BEGIN Records supplied

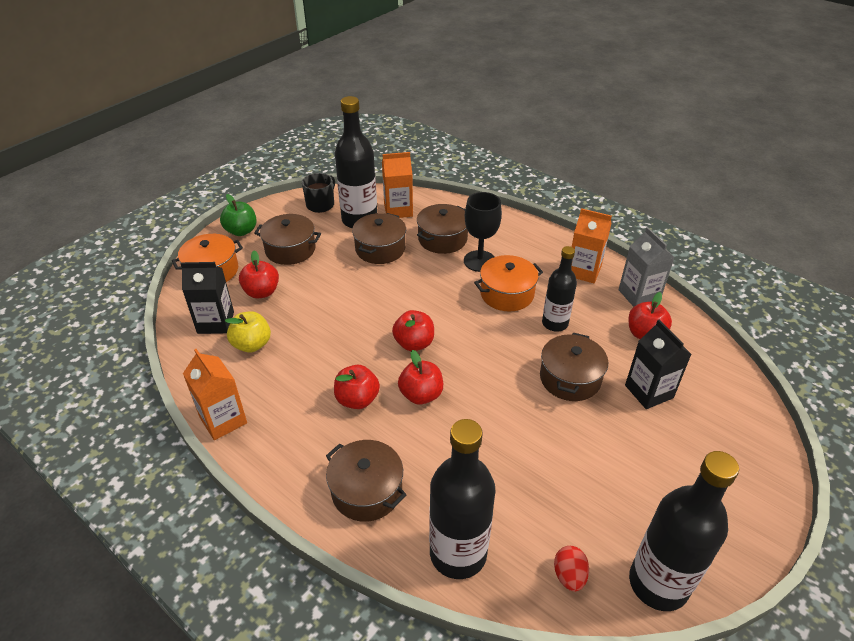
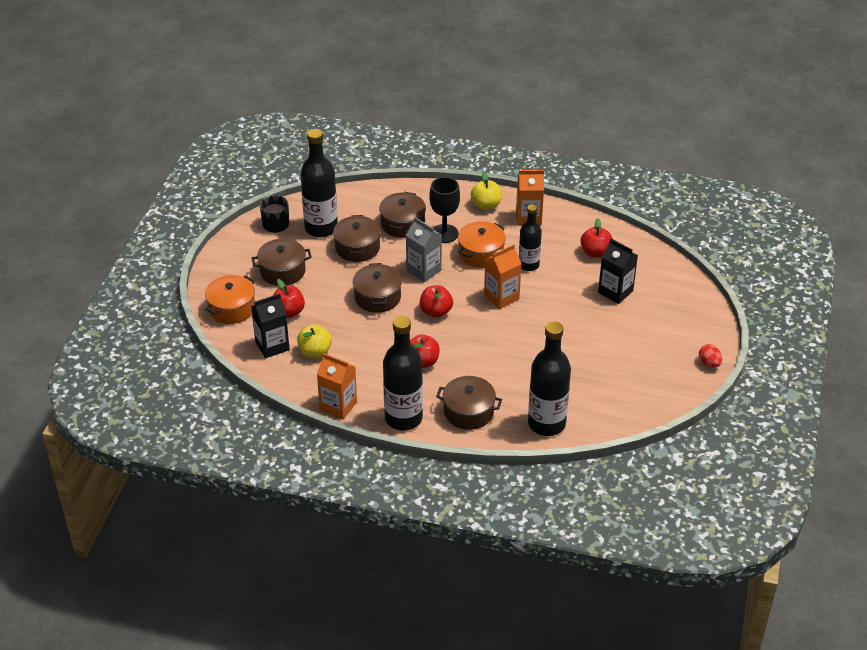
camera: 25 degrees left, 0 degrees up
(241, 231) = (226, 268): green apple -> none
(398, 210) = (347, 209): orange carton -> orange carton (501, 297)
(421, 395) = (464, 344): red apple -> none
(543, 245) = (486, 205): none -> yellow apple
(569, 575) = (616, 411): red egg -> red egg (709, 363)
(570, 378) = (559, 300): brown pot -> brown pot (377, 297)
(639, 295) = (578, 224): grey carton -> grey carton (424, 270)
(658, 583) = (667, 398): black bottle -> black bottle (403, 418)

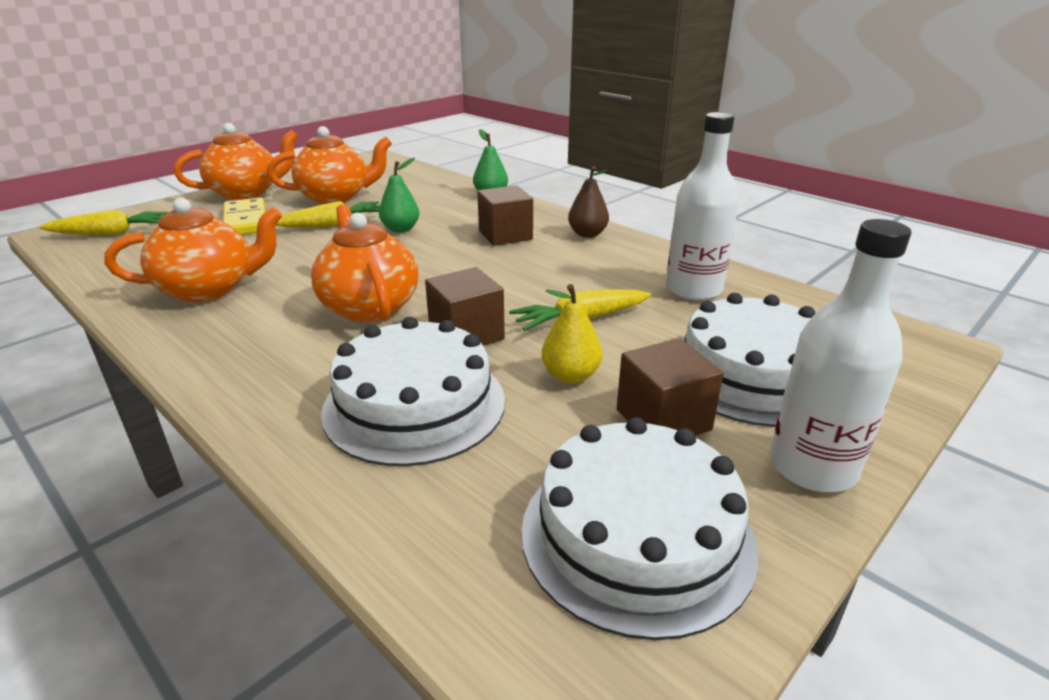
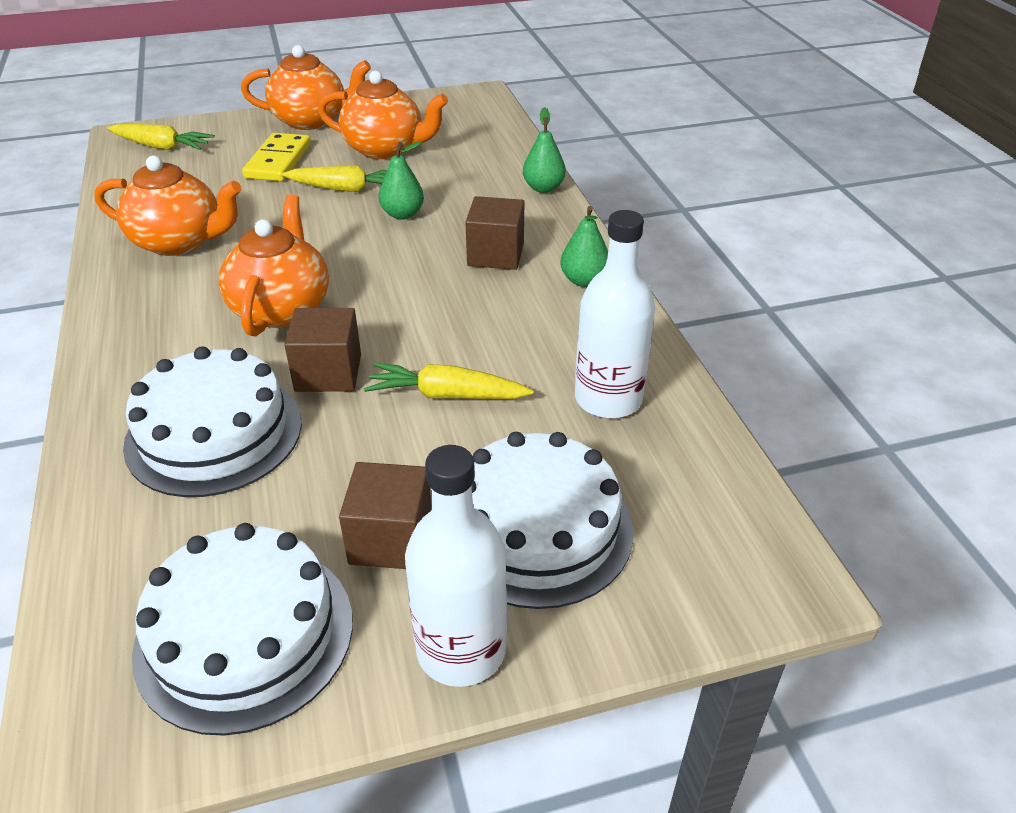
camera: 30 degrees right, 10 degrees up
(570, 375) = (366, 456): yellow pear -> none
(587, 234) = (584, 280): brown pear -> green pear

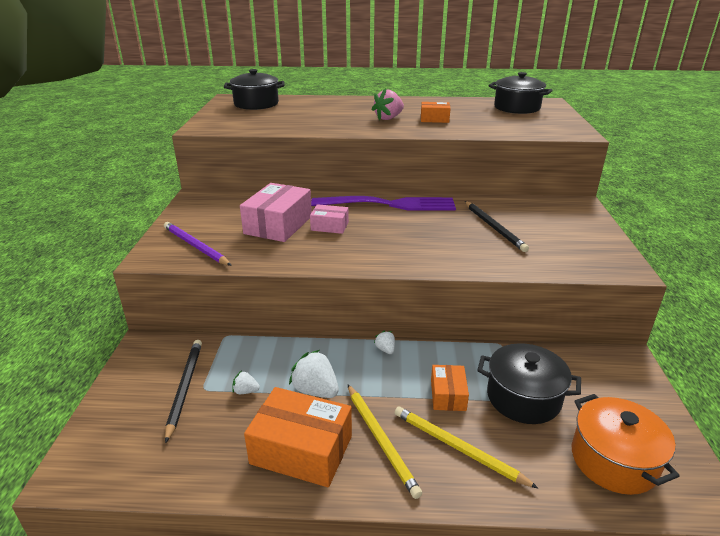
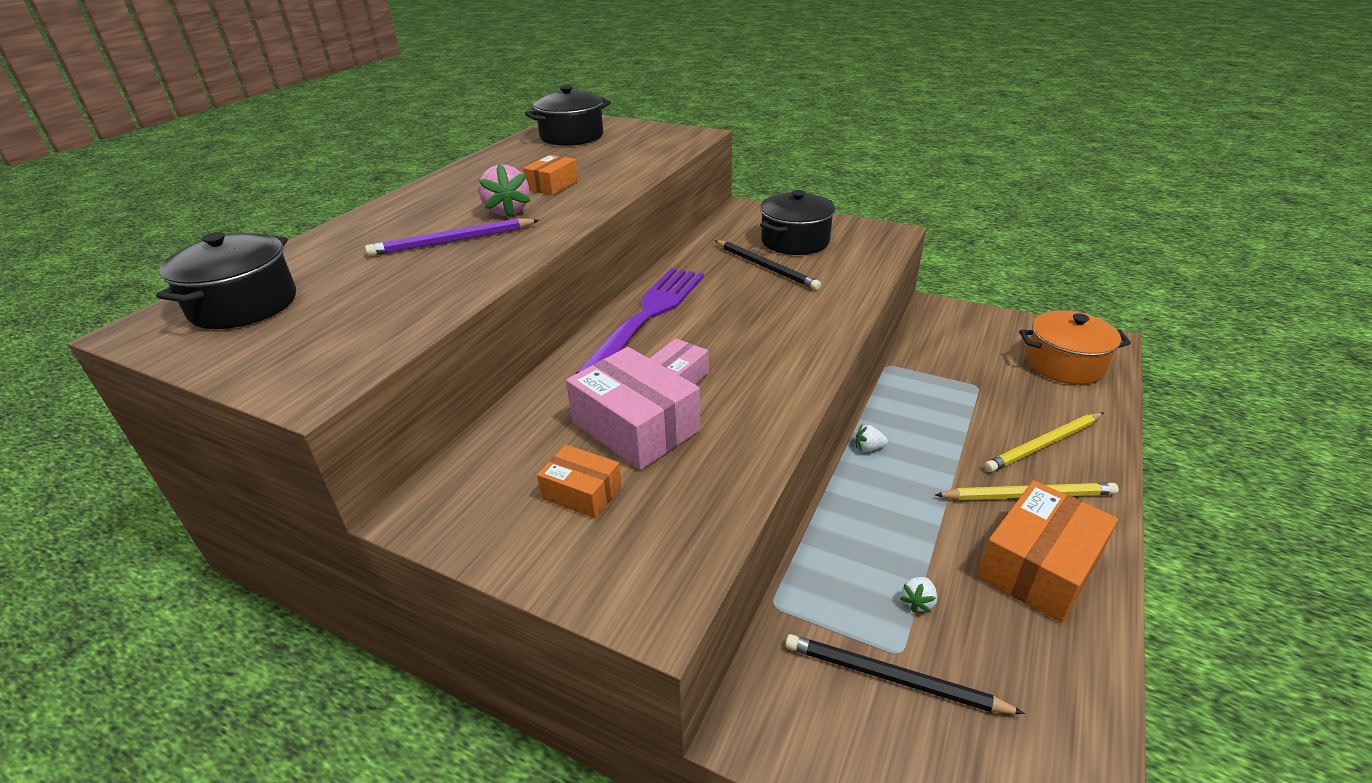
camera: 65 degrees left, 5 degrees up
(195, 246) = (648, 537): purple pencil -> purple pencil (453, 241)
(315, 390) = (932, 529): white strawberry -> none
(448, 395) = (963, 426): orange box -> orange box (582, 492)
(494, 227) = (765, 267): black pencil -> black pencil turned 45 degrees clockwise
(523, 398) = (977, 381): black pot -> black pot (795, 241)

END Records supplied

The task: Only the lines above that include the word "green" belong in the answer; copy each one.

Reply to the task:
(241, 231) = (226, 268): green apple -> none
(587, 234) = (584, 280): brown pear -> green pear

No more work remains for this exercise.